**How to complete this task**
Draw out every line with the word "MISO" from the listing below.

**Exercise inputs**
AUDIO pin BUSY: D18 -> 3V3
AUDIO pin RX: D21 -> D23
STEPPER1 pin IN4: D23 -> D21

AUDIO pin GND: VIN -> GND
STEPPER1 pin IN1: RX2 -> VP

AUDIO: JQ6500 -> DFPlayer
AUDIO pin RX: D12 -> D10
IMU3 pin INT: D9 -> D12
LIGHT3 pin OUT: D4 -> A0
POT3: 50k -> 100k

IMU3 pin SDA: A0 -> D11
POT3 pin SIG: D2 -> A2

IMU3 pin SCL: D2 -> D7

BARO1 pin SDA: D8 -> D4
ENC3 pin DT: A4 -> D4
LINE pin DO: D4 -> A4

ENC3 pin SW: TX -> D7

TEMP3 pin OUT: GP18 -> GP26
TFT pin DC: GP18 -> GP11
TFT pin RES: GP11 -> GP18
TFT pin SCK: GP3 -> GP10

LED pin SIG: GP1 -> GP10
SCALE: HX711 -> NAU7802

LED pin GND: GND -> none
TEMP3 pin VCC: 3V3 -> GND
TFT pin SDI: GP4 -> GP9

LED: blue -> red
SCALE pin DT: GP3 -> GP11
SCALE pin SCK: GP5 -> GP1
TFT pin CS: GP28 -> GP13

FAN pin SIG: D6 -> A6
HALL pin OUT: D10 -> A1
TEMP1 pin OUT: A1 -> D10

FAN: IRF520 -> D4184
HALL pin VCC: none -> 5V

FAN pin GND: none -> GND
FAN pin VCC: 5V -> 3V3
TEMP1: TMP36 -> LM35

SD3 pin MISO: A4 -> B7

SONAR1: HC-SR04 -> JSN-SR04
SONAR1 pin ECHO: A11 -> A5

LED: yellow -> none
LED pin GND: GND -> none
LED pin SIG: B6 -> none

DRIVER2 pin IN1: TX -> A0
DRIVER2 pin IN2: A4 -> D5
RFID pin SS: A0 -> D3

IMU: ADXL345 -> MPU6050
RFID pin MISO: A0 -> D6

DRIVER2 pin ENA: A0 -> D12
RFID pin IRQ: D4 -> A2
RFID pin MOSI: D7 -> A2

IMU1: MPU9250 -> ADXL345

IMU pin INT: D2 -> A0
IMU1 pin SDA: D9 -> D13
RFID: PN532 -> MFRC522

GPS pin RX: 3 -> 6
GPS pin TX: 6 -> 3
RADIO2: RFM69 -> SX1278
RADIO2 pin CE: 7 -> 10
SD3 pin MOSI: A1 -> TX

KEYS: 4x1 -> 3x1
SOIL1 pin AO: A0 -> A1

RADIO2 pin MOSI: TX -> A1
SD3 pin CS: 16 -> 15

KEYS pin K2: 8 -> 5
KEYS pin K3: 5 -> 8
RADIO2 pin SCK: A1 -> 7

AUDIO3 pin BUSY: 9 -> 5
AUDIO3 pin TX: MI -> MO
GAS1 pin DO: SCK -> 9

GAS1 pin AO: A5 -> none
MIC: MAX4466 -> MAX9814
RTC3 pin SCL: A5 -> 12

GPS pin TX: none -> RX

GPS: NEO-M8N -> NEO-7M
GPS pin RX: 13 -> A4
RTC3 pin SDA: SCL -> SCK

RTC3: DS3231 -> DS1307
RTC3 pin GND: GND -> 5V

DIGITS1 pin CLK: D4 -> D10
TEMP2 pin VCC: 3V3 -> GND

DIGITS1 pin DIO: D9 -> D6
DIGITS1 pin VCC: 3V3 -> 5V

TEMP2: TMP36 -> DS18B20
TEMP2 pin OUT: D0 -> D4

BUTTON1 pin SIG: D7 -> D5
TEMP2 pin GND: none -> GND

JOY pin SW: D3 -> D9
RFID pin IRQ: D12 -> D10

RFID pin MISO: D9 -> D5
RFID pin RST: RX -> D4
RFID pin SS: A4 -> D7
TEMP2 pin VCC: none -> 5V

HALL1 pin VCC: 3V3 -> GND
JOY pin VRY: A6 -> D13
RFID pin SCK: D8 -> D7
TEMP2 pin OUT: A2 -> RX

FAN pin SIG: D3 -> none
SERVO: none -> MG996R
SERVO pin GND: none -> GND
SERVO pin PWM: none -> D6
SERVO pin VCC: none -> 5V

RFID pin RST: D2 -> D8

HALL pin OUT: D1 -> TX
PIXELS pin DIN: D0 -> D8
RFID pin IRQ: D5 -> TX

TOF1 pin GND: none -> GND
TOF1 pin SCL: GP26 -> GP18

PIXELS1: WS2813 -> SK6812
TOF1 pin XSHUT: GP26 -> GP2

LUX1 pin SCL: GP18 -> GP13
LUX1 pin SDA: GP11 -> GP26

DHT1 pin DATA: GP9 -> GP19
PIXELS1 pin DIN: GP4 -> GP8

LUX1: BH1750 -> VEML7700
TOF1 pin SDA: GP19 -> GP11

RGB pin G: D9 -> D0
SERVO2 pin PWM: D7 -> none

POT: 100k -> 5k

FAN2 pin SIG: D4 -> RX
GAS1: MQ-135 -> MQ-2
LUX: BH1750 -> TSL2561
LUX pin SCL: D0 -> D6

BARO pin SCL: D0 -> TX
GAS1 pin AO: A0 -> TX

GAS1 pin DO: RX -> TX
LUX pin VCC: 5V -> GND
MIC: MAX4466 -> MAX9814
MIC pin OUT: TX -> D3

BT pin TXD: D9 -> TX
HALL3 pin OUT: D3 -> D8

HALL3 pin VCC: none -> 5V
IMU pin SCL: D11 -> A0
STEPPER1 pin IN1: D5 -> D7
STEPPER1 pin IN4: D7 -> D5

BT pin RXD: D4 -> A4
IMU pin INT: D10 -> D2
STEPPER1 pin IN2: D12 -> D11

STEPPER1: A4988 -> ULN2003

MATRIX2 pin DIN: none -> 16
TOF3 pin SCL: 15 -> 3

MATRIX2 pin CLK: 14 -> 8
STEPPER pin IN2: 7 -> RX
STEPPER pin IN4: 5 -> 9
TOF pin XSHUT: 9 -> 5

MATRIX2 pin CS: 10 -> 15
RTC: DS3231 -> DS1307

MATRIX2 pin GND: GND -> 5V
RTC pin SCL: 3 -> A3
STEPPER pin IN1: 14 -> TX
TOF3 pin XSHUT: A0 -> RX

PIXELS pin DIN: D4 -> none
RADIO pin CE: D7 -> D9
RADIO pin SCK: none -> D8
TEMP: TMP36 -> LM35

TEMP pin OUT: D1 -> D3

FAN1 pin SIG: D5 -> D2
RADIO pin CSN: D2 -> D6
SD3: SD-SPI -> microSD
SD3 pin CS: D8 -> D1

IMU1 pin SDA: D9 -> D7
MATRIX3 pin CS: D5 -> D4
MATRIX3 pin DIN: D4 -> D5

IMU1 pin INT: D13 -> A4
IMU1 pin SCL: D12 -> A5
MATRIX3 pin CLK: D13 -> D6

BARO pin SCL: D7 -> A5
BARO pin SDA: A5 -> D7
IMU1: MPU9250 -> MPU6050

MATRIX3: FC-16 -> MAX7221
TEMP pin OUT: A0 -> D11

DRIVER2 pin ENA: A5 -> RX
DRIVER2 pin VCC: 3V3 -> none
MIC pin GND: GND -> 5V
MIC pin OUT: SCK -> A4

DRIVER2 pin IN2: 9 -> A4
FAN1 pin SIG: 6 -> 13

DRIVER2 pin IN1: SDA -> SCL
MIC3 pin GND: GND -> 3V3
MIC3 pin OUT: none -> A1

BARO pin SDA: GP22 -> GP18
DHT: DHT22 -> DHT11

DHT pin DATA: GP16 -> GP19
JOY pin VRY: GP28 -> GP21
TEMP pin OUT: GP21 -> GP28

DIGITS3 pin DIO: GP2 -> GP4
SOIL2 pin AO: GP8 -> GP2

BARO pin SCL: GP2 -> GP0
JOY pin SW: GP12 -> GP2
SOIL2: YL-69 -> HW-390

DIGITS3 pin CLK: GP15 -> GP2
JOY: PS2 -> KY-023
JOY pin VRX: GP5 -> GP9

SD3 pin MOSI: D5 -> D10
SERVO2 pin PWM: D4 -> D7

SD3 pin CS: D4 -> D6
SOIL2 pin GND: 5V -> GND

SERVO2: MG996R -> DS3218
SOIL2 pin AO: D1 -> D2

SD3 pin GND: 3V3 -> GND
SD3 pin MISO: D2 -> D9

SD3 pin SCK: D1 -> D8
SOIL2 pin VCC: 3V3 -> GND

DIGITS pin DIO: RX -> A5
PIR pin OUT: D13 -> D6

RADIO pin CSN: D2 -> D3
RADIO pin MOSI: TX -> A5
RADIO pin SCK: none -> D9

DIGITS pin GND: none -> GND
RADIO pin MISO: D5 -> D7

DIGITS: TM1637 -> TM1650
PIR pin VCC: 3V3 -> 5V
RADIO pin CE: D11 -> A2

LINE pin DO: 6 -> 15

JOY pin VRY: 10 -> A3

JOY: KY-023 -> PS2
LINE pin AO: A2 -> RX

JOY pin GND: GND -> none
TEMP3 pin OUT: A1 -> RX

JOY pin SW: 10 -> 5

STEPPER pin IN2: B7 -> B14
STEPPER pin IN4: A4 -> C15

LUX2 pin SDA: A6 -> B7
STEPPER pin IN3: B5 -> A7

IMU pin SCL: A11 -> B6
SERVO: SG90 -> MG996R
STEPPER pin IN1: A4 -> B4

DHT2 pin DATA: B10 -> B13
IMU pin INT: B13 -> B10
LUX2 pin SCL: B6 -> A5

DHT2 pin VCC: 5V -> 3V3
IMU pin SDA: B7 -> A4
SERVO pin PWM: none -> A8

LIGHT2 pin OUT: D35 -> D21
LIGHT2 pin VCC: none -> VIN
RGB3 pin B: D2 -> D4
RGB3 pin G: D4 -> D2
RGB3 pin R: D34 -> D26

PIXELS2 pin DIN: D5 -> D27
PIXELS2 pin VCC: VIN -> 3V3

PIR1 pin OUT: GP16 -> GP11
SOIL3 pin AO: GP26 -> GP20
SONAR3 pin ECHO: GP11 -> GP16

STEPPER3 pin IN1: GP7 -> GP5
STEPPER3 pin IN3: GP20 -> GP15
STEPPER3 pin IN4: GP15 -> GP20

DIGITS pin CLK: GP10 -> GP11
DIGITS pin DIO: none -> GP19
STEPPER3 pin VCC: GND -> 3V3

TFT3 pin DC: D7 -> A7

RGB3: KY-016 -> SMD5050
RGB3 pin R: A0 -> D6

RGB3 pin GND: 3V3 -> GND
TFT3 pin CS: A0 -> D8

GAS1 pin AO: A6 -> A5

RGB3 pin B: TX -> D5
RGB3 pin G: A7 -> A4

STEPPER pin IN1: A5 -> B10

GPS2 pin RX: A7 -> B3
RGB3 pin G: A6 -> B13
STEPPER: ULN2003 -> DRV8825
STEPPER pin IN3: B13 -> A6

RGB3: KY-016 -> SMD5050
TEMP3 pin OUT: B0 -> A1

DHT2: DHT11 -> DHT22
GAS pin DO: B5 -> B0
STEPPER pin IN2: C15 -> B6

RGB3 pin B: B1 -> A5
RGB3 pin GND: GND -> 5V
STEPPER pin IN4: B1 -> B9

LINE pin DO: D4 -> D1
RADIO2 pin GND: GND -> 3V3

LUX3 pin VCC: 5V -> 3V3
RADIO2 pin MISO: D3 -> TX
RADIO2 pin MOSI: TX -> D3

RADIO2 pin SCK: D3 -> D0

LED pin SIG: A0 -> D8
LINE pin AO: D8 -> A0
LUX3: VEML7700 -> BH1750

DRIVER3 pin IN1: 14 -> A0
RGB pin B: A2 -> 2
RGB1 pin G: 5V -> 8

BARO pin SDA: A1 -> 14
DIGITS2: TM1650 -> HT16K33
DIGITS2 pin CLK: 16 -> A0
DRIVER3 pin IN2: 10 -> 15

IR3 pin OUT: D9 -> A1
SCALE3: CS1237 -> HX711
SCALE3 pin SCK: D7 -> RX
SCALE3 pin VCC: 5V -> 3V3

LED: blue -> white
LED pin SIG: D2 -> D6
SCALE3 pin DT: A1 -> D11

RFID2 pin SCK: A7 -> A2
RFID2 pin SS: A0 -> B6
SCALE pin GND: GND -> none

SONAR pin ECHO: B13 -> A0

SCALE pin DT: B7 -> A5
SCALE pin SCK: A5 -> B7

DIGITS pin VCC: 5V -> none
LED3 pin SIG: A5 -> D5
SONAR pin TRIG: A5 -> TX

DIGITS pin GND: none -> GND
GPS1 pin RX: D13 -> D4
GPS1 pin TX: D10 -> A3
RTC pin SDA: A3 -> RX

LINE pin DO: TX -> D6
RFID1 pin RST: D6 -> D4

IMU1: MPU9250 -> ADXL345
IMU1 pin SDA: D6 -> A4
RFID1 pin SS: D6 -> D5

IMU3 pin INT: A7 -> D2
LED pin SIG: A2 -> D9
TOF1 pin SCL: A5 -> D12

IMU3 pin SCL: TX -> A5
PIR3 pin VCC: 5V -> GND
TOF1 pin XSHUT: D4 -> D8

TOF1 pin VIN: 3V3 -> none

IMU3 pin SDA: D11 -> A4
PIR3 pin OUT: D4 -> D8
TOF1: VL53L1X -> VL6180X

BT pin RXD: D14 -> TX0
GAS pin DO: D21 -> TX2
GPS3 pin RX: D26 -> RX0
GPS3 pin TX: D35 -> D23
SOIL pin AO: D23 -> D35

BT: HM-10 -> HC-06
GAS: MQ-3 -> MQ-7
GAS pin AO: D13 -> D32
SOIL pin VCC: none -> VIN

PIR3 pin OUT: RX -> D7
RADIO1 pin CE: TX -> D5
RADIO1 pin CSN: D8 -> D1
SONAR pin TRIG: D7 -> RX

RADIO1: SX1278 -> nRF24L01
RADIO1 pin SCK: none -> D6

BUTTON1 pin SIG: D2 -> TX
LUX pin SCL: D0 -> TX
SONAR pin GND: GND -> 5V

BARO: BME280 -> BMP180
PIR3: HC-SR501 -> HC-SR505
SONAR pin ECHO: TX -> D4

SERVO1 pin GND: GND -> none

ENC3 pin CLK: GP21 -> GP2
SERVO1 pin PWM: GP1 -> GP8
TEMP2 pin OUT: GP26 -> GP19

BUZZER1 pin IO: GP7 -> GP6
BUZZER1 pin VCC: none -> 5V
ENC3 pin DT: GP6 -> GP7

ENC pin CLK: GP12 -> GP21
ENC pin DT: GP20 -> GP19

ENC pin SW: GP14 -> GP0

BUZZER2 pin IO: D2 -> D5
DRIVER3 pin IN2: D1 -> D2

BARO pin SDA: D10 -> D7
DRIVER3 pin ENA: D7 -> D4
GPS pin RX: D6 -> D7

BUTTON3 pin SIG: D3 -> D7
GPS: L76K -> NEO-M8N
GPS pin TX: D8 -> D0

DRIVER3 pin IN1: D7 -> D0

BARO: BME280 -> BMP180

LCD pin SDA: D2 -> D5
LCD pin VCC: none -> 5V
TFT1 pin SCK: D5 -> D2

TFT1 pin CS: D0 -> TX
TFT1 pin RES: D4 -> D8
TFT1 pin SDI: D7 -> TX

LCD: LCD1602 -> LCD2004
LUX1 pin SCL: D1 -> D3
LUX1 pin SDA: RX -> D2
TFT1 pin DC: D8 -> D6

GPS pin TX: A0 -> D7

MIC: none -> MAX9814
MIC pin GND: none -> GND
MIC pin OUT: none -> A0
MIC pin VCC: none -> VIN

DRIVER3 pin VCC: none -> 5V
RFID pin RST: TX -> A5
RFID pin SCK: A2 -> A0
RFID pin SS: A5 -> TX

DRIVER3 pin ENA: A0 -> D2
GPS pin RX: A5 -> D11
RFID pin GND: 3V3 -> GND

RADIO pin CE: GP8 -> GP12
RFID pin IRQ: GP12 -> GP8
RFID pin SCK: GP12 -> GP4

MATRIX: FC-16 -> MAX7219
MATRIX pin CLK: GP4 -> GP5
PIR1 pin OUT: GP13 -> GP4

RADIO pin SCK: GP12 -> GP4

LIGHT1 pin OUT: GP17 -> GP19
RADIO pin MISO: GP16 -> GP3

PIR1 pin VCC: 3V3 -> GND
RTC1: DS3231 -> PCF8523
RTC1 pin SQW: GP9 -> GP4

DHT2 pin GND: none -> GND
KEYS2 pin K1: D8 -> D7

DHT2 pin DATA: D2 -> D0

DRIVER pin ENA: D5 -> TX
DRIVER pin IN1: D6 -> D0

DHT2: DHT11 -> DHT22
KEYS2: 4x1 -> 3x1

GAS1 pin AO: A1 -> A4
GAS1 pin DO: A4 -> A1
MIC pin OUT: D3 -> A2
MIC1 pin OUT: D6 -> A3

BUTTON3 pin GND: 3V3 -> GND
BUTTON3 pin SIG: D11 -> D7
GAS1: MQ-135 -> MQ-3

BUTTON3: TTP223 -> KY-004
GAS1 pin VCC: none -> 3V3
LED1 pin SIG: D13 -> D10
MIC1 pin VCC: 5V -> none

**Result for this exercise**
SD3 pin MISO: A4 -> B7
RFID pin MISO: A0 -> D6
RFID pin MISO: D9 -> D5
SD3 pin MISO: D2 -> D9
RADIO pin MISO: D5 -> D7
RADIO2 pin MISO: D3 -> TX
RADIO pin MISO: GP16 -> GP3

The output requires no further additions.